MATERIAL TO PROCESS.
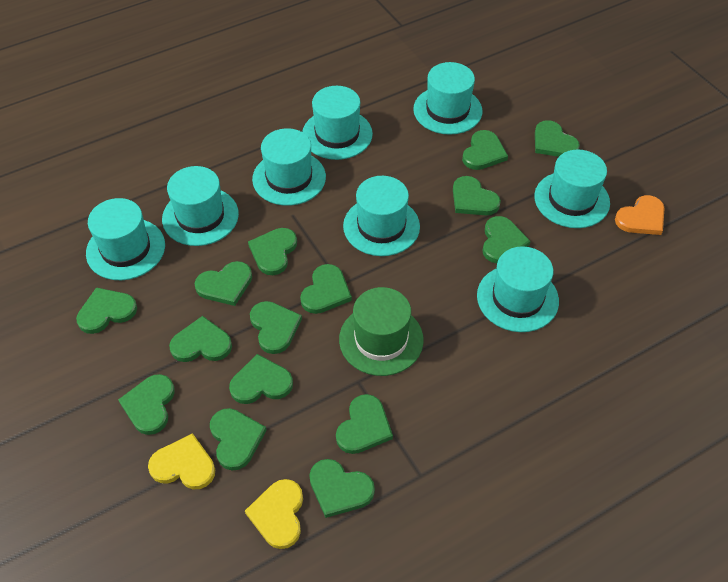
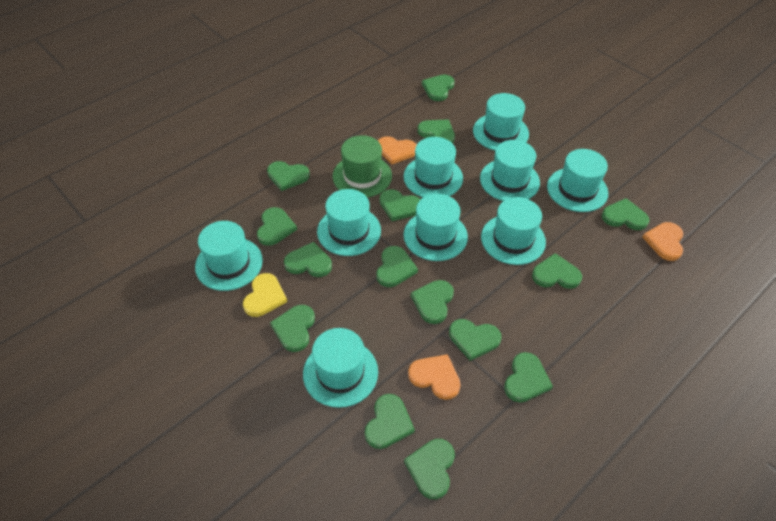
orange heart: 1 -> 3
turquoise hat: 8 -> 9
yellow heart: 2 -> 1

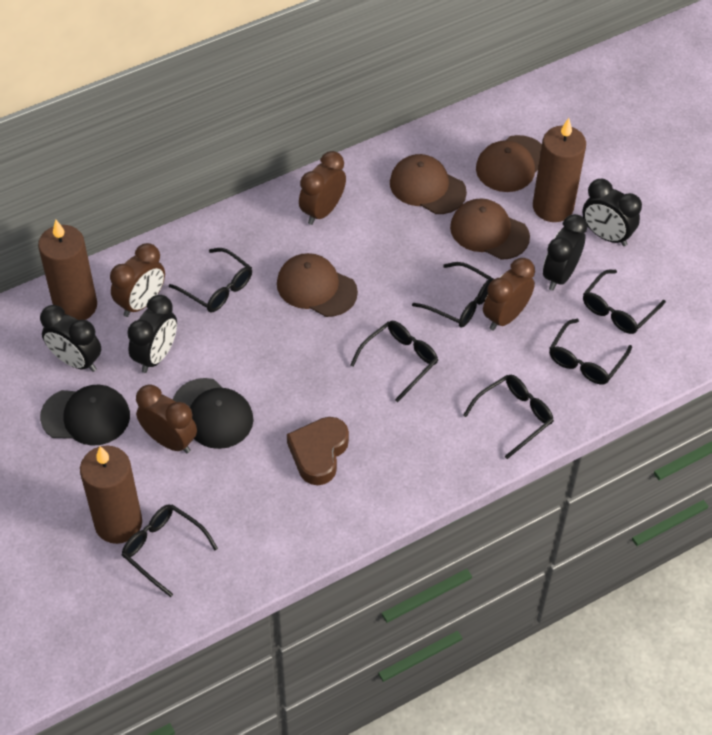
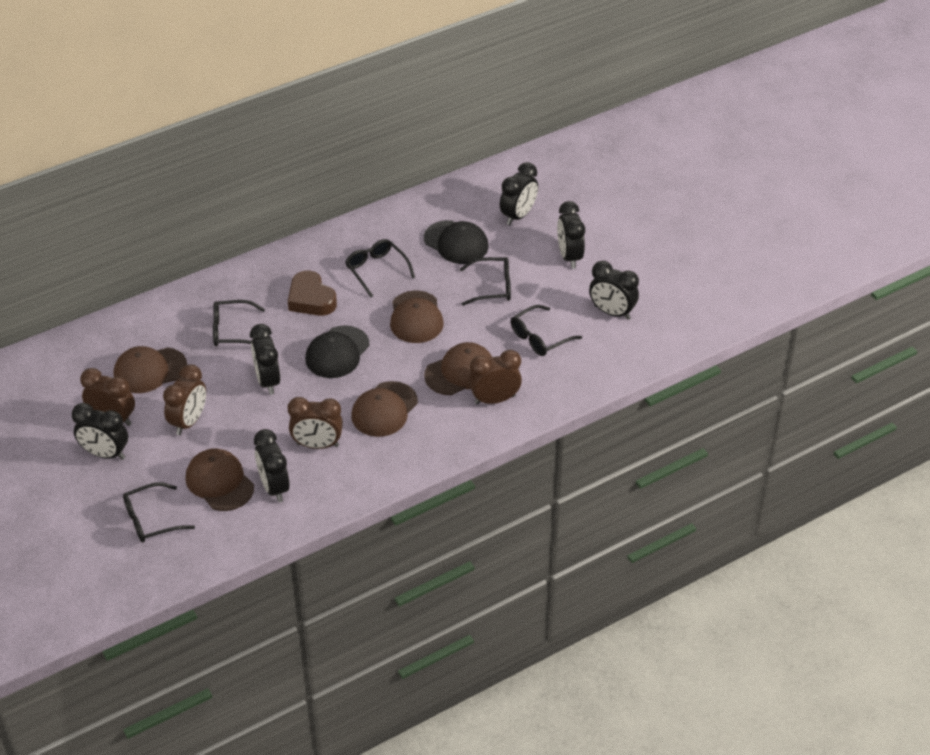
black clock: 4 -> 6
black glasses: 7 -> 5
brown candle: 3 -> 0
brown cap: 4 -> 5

ACTION ITEM. Everything in the data above gets copied exactly. Only the pictures are skipped.

OUTPUT FOR THIS TASK.
orange heart: 1 -> 3
turquoise hat: 8 -> 9
yellow heart: 2 -> 1

black clock: 4 -> 6
black glasses: 7 -> 5
brown candle: 3 -> 0
brown cap: 4 -> 5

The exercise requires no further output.